# ACTIVITY
What is needed is every line, exactly as given, from the line containing "miś/fioletowy [250,152,280,199] =>" through the end of the data below.

# INPUT DATA
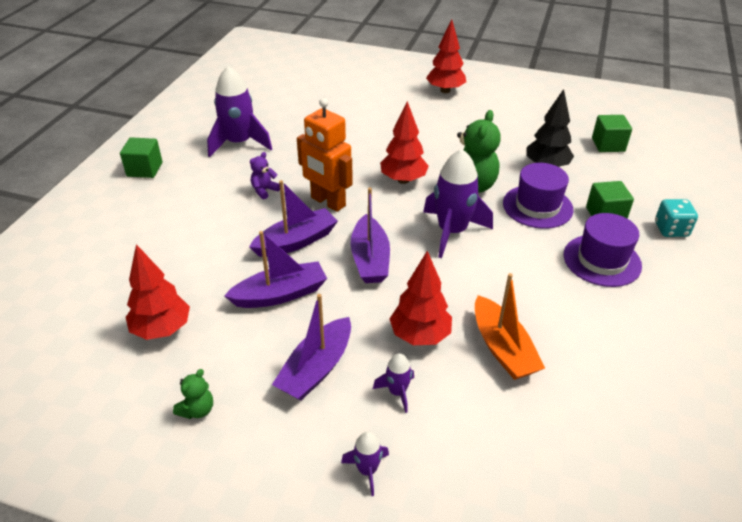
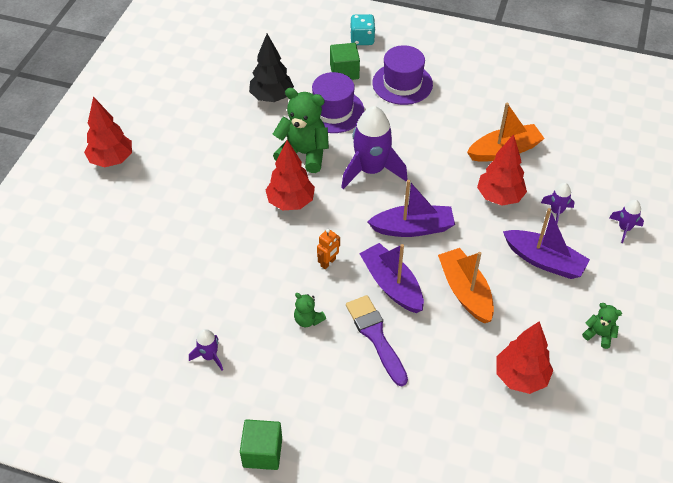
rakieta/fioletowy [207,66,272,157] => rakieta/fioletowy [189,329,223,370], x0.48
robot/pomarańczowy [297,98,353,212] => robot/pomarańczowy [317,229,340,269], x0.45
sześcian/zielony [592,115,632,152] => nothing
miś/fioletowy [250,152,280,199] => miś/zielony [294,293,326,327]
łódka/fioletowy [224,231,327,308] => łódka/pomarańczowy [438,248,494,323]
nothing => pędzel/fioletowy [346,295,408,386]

# RESPONSE
miś/fioletowy [250,152,280,199] => miś/zielony [294,293,326,327]
łódka/fioletowy [224,231,327,308] => łódka/pomarańczowy [438,248,494,323]
nothing => pędzel/fioletowy [346,295,408,386]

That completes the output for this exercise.